Work required.
Transcribe each record exactly, but omit pictures.

-- -- --

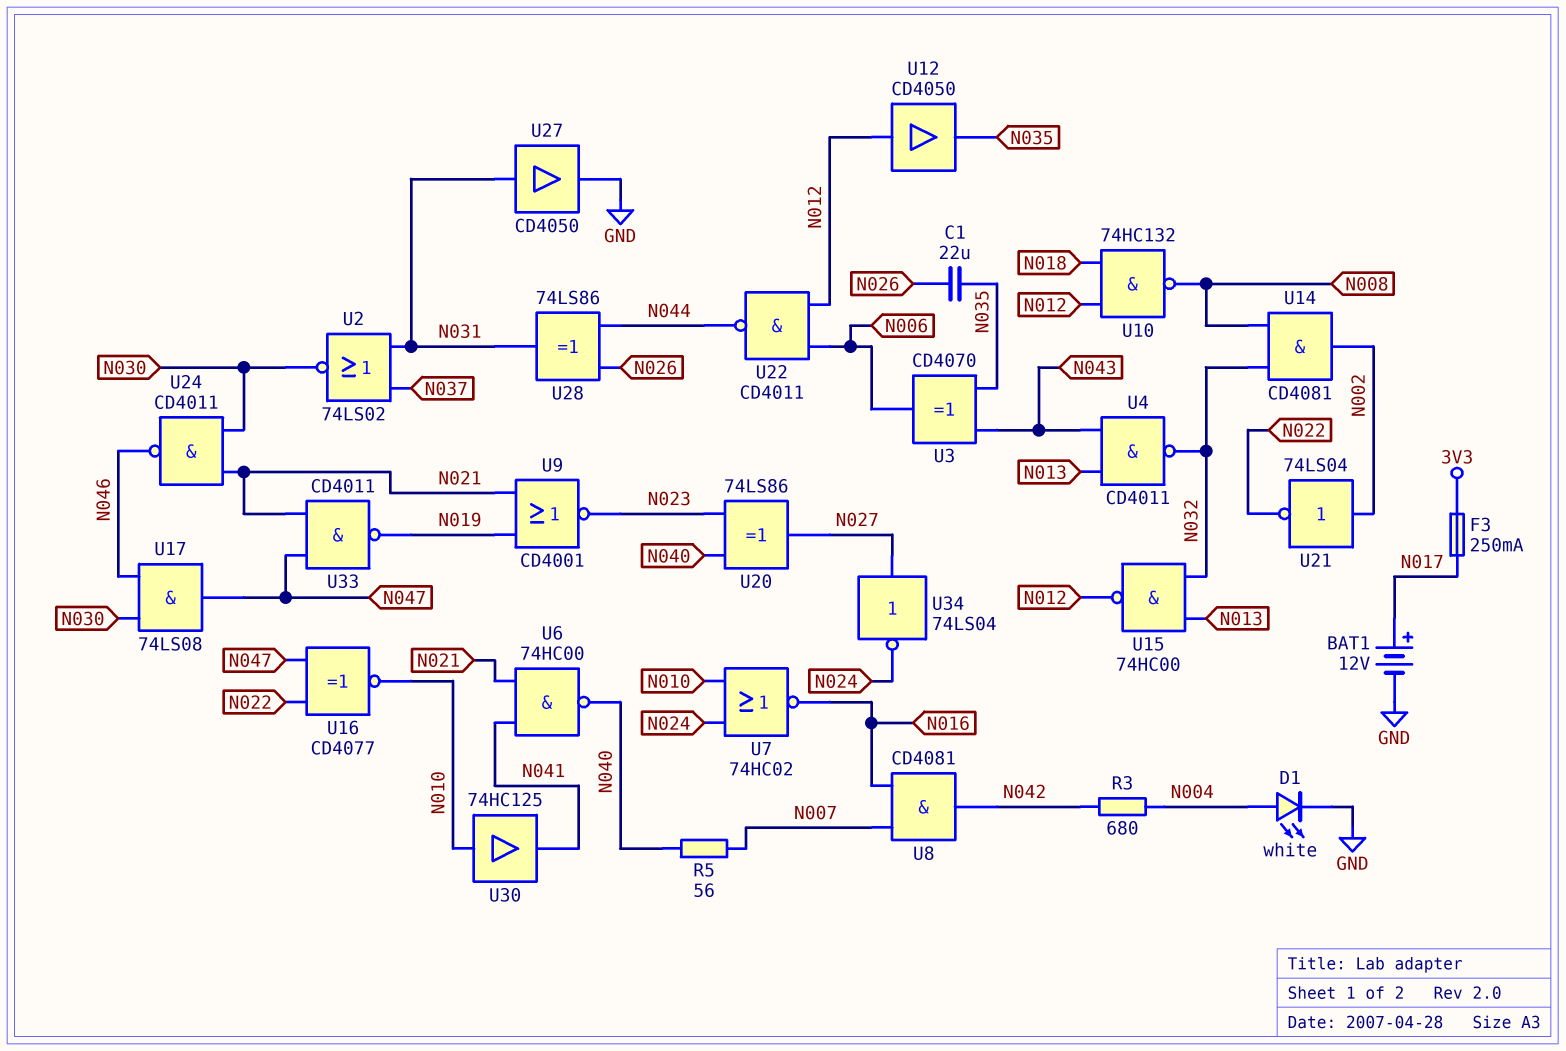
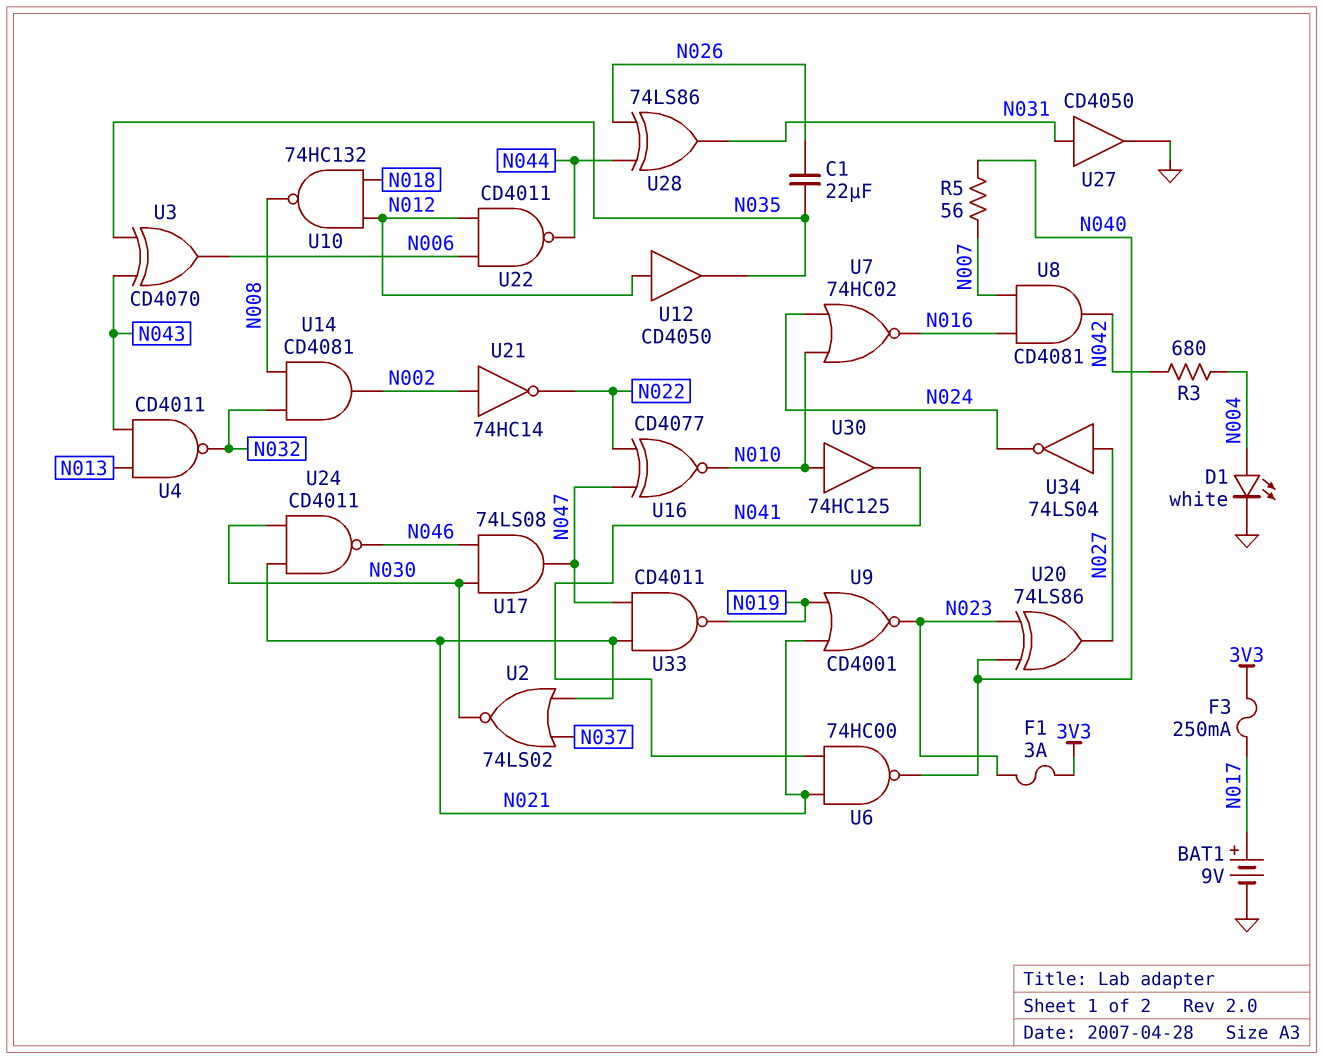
BAT1: 12V (plus N017, minus GND) -> 9V (plus N017, minus GND)
F1: none -> 3A (3V3, N023)
U2: NOR 74LS02 (in N031, in N037, out N030) -> NOR 74LS02 (in N021, in N037, out N030)
U15: NAND 74HC00 (in N013, in N032, out N012) -> none
U21: NOT 74LS04 (in N002, out N022) -> NOT 74HC14 (in N002, out N022)

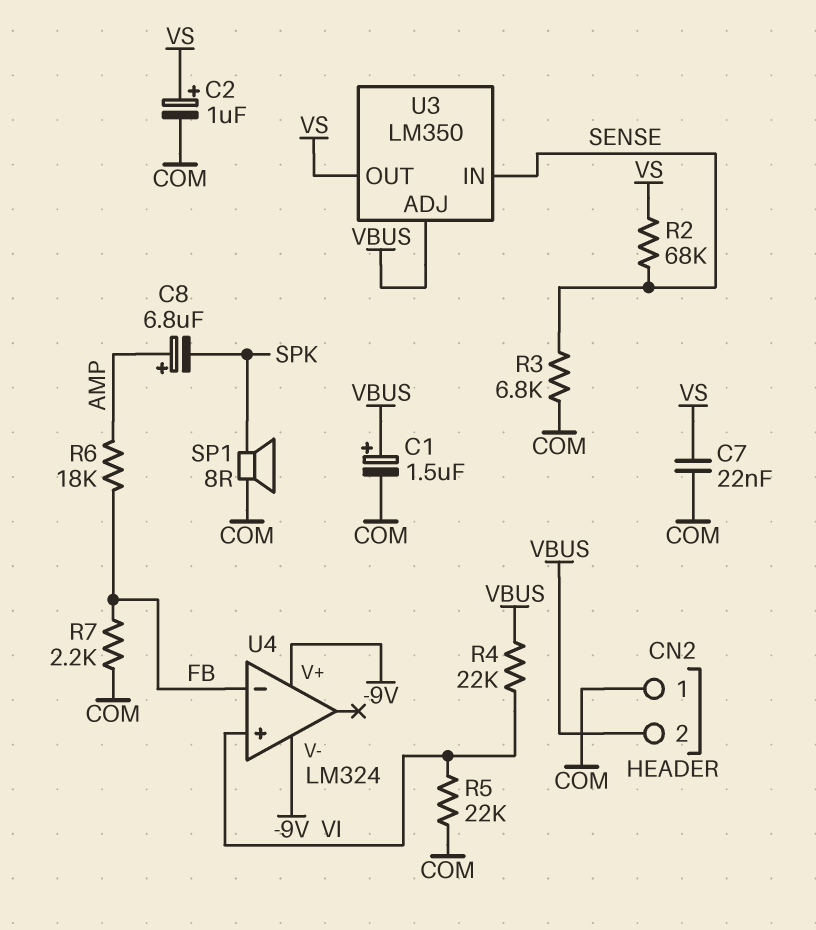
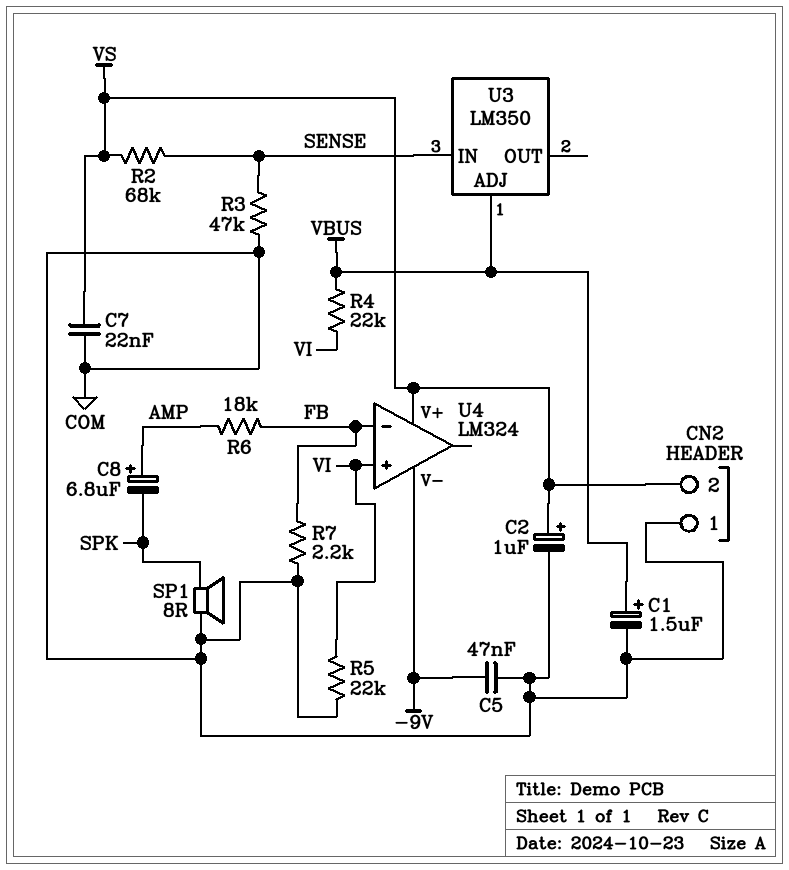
C5: none -> 47nF (-9V, COM)
CN2 pin 2: VBUS -> VS
R3: 6.8k (COM, SENSE) -> 47k (COM, SENSE)
U3 pin OUT: VS -> none
U4 pin V+: -9V -> VS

-- -- --

Finished exercise.
BAT1: 12V (plus N017, minus GND) -> 9V (plus N017, minus GND)
F1: none -> 3A (3V3, N023)
U2: NOR 74LS02 (in N031, in N037, out N030) -> NOR 74LS02 (in N021, in N037, out N030)
U15: NAND 74HC00 (in N013, in N032, out N012) -> none
U21: NOT 74LS04 (in N002, out N022) -> NOT 74HC14 (in N002, out N022)

C5: none -> 47nF (-9V, COM)
CN2 pin 2: VBUS -> VS
R3: 6.8k (COM, SENSE) -> 47k (COM, SENSE)
U3 pin OUT: VS -> none
U4 pin V+: -9V -> VS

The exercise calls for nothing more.